====== Records for this exercise ======

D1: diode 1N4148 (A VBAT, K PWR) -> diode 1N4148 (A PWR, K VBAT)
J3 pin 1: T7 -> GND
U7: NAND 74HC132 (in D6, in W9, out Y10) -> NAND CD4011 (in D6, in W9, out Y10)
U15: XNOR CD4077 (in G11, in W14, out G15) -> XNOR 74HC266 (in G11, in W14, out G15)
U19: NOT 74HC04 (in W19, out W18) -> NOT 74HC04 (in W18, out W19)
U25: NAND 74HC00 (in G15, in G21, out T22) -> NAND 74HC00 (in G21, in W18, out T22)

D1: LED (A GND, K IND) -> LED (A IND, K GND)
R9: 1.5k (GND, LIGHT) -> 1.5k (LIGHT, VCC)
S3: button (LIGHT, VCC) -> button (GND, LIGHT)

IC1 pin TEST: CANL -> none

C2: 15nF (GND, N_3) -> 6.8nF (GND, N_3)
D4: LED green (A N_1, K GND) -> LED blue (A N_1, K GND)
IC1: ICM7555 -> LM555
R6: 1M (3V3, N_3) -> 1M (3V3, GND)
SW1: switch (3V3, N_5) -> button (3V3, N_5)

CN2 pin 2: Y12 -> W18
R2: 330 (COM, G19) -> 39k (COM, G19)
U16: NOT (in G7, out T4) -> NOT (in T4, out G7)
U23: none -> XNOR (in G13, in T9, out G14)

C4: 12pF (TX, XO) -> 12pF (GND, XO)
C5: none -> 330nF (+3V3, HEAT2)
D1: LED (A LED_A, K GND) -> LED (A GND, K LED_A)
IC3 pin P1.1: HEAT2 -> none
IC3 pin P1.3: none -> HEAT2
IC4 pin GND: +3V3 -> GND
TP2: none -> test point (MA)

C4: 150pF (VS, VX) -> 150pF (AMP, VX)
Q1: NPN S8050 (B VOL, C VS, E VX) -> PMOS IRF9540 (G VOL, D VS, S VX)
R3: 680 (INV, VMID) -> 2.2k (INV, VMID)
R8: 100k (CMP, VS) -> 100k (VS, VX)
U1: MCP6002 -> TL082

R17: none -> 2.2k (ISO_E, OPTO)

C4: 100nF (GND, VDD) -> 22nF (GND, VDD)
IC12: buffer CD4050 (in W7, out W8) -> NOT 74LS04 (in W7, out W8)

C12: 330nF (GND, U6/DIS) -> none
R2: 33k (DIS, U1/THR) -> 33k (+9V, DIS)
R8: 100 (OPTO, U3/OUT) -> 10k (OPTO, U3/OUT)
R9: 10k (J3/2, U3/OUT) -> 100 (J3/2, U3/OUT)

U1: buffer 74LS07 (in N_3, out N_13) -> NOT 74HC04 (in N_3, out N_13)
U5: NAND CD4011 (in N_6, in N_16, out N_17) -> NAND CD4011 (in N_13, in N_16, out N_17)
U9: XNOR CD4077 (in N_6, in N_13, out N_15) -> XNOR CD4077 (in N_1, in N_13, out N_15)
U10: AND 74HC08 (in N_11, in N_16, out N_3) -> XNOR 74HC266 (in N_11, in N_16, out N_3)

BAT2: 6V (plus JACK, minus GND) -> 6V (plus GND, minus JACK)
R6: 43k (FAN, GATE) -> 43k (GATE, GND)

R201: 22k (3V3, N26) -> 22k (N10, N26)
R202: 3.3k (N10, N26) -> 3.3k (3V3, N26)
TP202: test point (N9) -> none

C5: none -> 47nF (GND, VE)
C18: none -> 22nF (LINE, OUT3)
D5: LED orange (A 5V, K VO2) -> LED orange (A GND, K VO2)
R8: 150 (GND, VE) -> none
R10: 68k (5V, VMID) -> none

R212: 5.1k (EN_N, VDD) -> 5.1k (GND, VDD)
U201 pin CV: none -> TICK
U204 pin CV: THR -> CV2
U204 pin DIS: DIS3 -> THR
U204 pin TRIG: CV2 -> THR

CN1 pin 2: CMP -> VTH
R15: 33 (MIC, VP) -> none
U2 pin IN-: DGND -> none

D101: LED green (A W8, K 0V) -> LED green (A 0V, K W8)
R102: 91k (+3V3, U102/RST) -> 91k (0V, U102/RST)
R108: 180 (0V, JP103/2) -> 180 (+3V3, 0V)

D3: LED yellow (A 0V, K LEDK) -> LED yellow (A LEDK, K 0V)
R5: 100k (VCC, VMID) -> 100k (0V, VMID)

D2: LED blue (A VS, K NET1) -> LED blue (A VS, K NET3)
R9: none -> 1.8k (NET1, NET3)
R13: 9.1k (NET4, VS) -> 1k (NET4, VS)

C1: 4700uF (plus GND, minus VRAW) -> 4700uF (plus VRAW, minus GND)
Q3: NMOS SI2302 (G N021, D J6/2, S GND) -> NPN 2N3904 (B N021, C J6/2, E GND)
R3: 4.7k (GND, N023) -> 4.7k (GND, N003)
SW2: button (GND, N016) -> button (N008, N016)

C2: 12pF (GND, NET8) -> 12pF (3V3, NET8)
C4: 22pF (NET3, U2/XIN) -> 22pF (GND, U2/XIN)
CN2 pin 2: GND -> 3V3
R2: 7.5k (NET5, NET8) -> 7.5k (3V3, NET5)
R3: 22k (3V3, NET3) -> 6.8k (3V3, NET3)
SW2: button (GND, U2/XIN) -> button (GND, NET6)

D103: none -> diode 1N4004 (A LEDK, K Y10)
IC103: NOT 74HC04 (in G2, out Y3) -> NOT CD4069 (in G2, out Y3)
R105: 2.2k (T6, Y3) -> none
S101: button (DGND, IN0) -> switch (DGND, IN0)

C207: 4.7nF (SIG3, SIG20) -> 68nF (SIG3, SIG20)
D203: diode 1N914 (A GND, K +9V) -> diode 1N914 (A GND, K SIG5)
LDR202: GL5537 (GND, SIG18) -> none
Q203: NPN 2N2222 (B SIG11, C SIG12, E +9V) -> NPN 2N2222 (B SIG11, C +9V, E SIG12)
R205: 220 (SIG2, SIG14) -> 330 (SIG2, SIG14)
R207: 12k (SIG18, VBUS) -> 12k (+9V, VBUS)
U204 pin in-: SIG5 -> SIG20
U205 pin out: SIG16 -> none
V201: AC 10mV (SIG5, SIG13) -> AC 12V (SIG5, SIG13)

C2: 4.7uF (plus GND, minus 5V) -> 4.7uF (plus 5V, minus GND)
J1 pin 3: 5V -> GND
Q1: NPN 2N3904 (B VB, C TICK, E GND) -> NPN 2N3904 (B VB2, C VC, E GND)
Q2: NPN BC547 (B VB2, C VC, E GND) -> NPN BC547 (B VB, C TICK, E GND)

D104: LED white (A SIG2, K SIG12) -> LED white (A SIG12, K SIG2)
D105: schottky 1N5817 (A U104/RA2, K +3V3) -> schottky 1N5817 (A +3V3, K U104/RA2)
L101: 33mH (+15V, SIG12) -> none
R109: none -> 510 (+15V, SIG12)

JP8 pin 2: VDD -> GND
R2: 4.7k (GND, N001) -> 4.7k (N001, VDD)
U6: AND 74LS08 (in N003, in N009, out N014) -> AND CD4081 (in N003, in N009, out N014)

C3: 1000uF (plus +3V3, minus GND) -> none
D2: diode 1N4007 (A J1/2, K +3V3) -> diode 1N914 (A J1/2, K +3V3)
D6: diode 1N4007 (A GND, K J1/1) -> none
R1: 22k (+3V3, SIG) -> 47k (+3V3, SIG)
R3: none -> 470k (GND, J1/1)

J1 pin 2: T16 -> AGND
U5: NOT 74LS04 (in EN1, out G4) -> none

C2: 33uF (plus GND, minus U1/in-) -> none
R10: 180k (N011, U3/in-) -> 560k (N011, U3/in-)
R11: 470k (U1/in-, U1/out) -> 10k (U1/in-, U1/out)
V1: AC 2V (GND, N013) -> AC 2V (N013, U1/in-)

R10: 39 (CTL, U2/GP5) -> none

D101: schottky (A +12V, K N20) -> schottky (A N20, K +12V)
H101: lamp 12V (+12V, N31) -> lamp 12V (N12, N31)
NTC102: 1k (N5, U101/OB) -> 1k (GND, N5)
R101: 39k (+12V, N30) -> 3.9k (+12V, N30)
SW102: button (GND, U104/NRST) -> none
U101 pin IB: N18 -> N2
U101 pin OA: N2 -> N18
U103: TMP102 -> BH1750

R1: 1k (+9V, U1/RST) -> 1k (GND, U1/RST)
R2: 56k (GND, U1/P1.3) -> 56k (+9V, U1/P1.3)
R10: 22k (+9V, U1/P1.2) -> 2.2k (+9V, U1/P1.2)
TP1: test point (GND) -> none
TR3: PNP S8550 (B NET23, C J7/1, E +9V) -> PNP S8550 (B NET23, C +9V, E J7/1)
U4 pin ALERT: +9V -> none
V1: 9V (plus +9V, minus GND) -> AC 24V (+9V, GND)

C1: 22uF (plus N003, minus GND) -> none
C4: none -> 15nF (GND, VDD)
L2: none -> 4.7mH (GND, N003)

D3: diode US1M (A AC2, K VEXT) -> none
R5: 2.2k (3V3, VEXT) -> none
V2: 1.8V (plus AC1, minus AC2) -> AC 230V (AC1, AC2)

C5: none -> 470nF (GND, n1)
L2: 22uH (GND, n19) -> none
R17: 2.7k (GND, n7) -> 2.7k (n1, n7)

======

**Work item**. Set down each line exactly as it appears, starting at the top of the data and ending at the line containing "U25: NAND 74HC00", and include no other lines.

**Result**.
D1: diode 1N4148 (A VBAT, K PWR) -> diode 1N4148 (A PWR, K VBAT)
J3 pin 1: T7 -> GND
U7: NAND 74HC132 (in D6, in W9, out Y10) -> NAND CD4011 (in D6, in W9, out Y10)
U15: XNOR CD4077 (in G11, in W14, out G15) -> XNOR 74HC266 (in G11, in W14, out G15)
U19: NOT 74HC04 (in W19, out W18) -> NOT 74HC04 (in W18, out W19)
U25: NAND 74HC00 (in G15, in G21, out T22) -> NAND 74HC00 (in G21, in W18, out T22)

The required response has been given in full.